** RECORDS TO PROCESS **
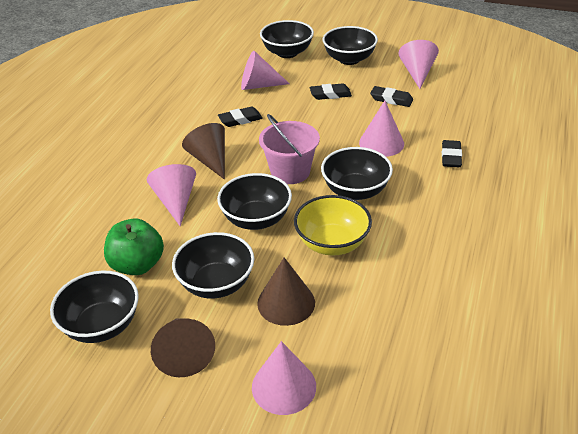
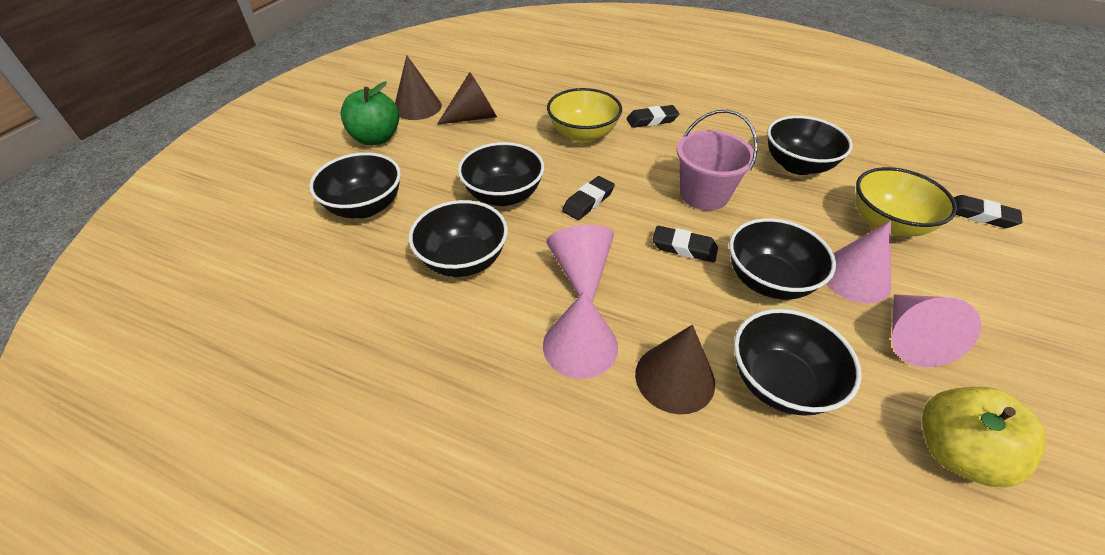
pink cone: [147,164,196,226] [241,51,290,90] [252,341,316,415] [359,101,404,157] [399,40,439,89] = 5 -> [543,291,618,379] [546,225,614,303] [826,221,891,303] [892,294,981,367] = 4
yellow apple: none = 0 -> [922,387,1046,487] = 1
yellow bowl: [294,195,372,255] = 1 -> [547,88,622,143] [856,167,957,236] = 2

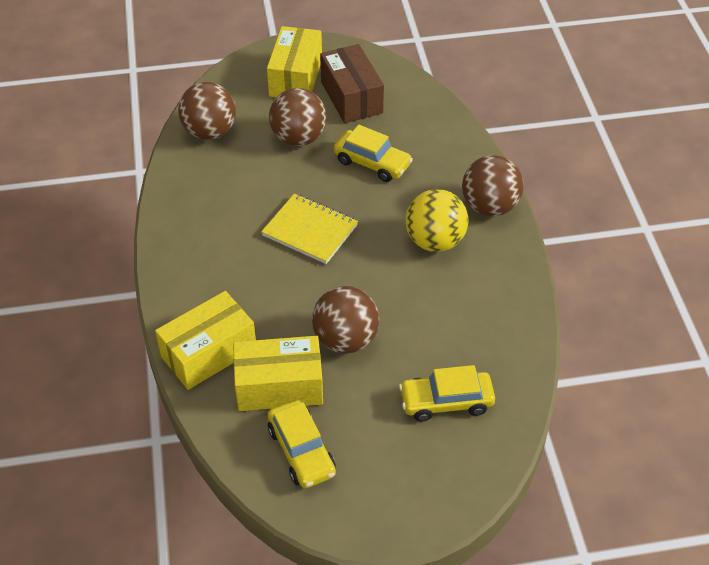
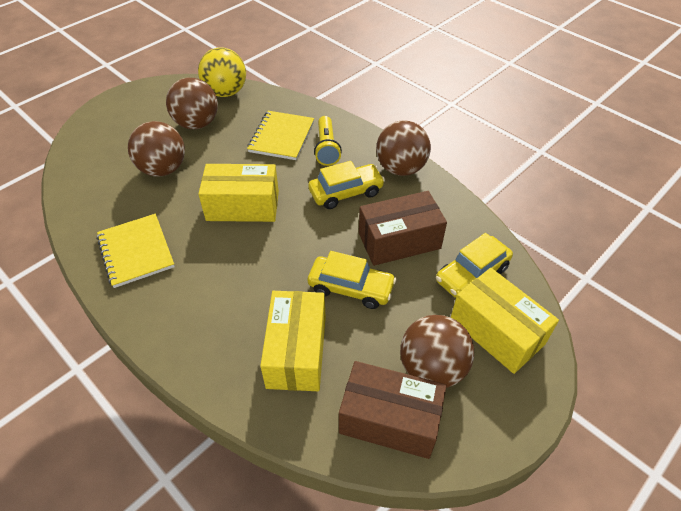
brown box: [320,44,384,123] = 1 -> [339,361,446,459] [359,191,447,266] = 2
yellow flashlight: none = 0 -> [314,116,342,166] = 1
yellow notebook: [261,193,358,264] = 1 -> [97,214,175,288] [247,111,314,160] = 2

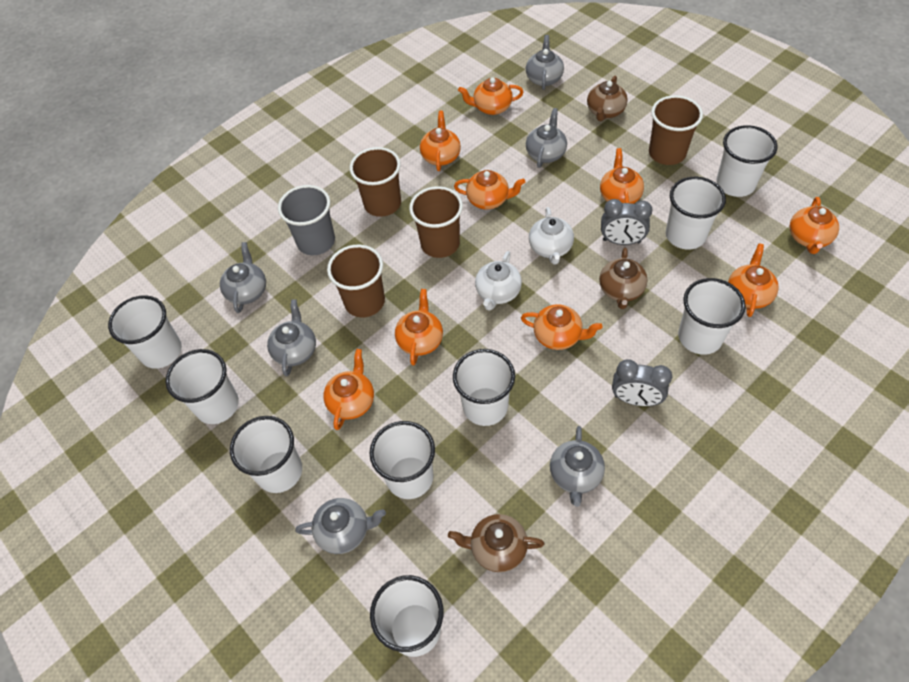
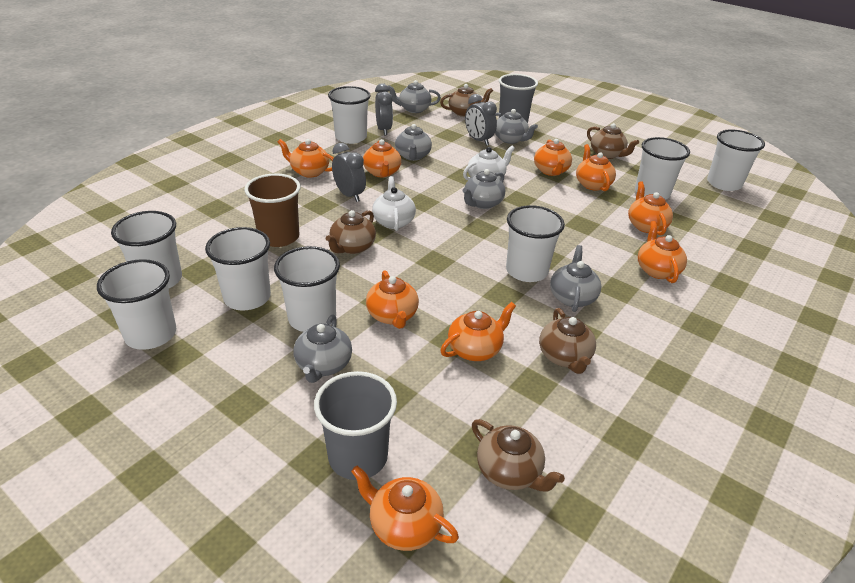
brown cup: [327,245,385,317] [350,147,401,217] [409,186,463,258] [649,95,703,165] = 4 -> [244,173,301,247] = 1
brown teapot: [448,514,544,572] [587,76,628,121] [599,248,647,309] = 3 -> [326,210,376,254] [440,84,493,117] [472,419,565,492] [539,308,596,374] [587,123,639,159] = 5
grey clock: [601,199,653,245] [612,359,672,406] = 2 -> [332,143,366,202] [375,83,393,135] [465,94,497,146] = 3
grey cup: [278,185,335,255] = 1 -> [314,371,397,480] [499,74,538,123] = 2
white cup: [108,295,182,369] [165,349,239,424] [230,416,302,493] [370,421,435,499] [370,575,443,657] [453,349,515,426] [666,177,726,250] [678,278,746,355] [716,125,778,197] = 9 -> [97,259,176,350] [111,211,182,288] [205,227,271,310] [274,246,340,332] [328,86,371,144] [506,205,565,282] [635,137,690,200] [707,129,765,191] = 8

** EXERCISE GOAL **
Working from the records above, set down word for word everything from the line containing "brown box: [320,44,384,123]" down to the line containing "grey cup: [278,185,335,255]", ends included, minus the pictures.

** RESULT OF THIS TASK **
brown box: [320,44,384,123] = 1 -> [339,361,446,459] [359,191,447,266] = 2
yellow flashlight: none = 0 -> [314,116,342,166] = 1
yellow notebook: [261,193,358,264] = 1 -> [97,214,175,288] [247,111,314,160] = 2

brown cup: [327,245,385,317] [350,147,401,217] [409,186,463,258] [649,95,703,165] = 4 -> [244,173,301,247] = 1
brown teapot: [448,514,544,572] [587,76,628,121] [599,248,647,309] = 3 -> [326,210,376,254] [440,84,493,117] [472,419,565,492] [539,308,596,374] [587,123,639,159] = 5
grey clock: [601,199,653,245] [612,359,672,406] = 2 -> [332,143,366,202] [375,83,393,135] [465,94,497,146] = 3
grey cup: [278,185,335,255] = 1 -> [314,371,397,480] [499,74,538,123] = 2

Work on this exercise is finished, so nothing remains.